## THE TASK
No pictures belong in the copy. Restate the rest of the data exactly.

SUPPLIED DATA START

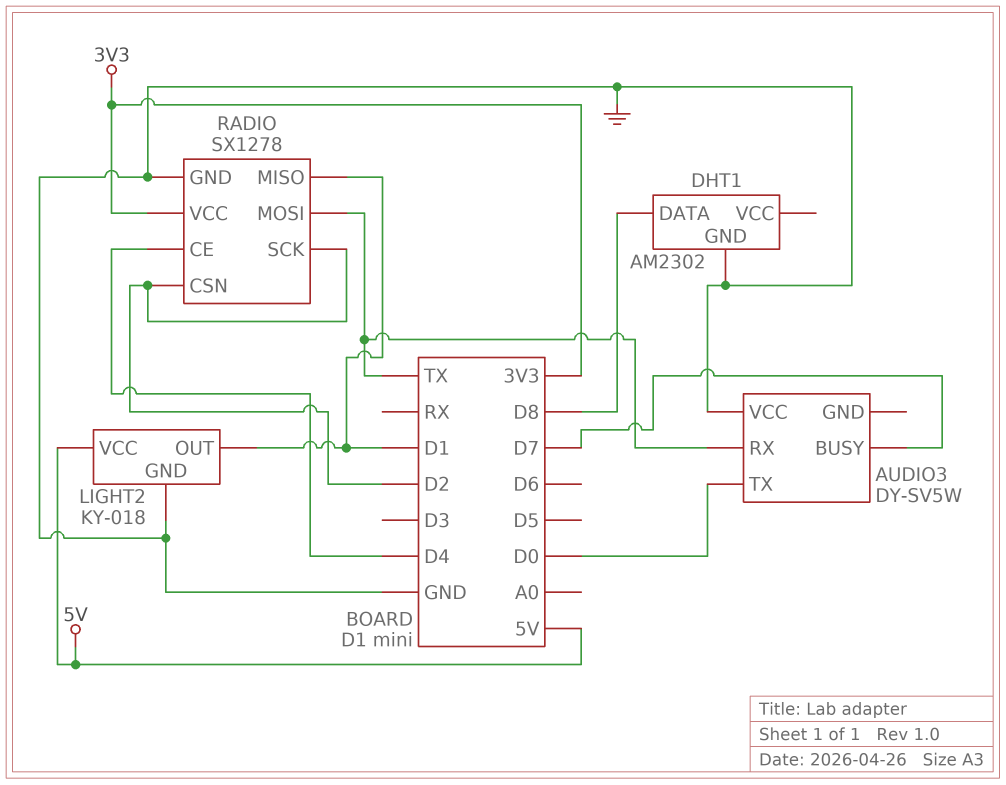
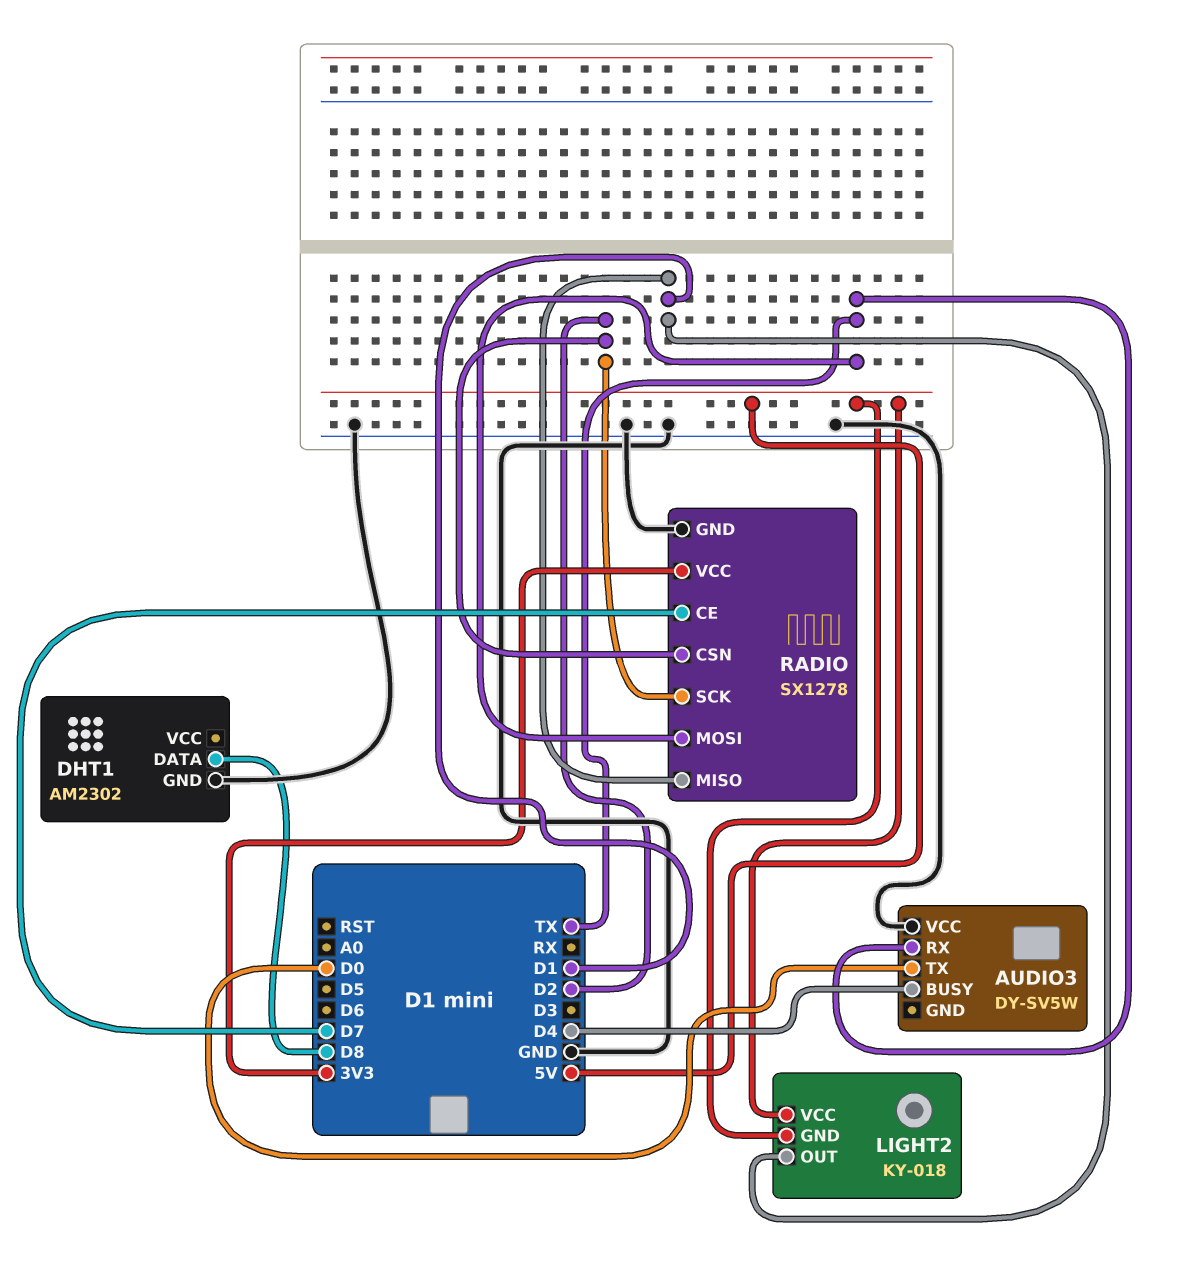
AUDIO3 pin BUSY: D7 -> D4
LIGHT2 pin GND: GND -> 5V
RADIO pin CE: D4 -> D7

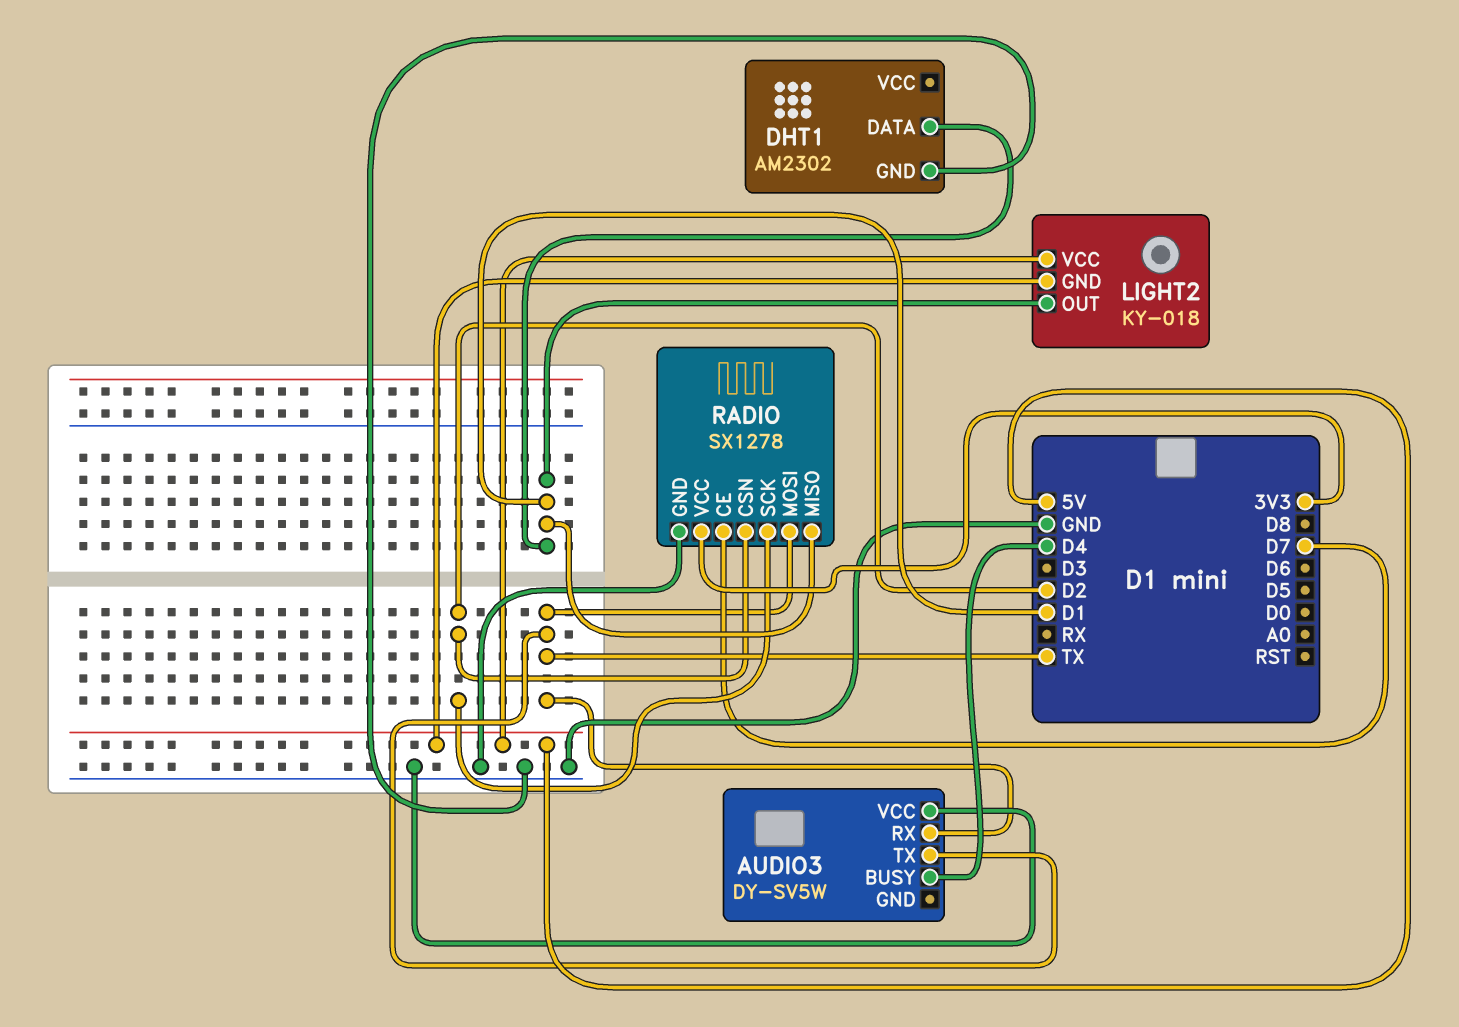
AUDIO3 pin TX: D0 -> TX
DHT1 pin DATA: D8 -> D1

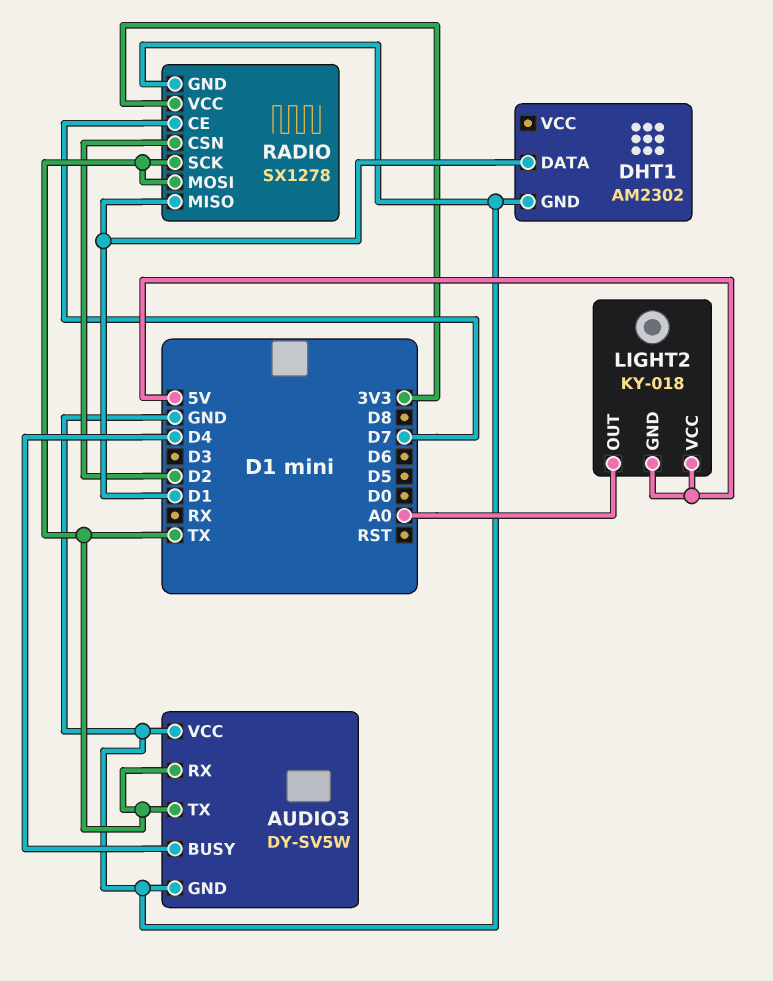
AUDIO3 pin GND: none -> GND
LIGHT2 pin OUT: D1 -> A0
RADIO pin SCK: D2 -> TX

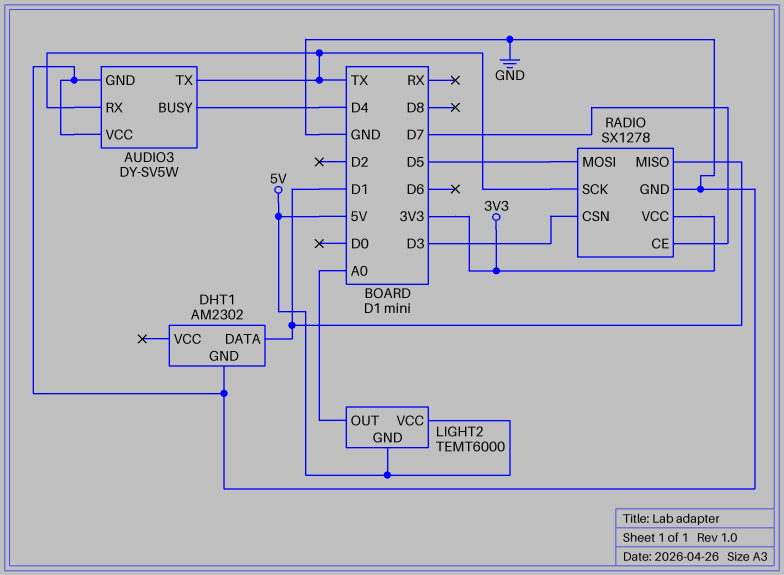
LIGHT2: KY-018 -> TEMT6000
RADIO pin CSN: D2 -> D3
RADIO pin MOSI: TX -> D5

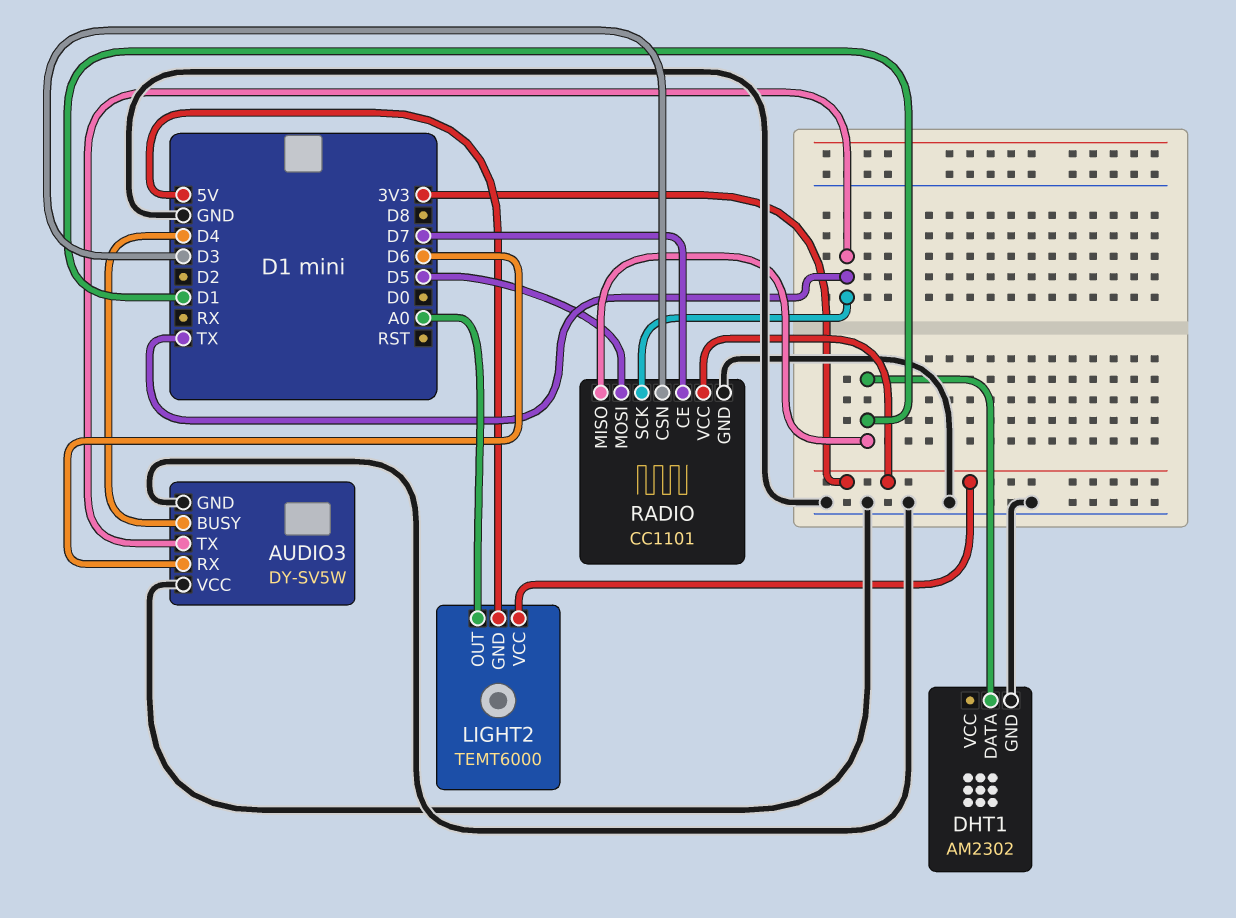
AUDIO3 pin RX: TX -> D6
LIGHT2 pin VCC: 5V -> 3V3
RADIO: SX1278 -> CC1101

SUPPLIED DATA END

## ANSWER SECTION
AUDIO3 pin BUSY: D7 -> D4
LIGHT2 pin GND: GND -> 5V
RADIO pin CE: D4 -> D7

AUDIO3 pin TX: D0 -> TX
DHT1 pin DATA: D8 -> D1

AUDIO3 pin GND: none -> GND
LIGHT2 pin OUT: D1 -> A0
RADIO pin SCK: D2 -> TX

LIGHT2: KY-018 -> TEMT6000
RADIO pin CSN: D2 -> D3
RADIO pin MOSI: TX -> D5

AUDIO3 pin RX: TX -> D6
LIGHT2 pin VCC: 5V -> 3V3
RADIO: SX1278 -> CC1101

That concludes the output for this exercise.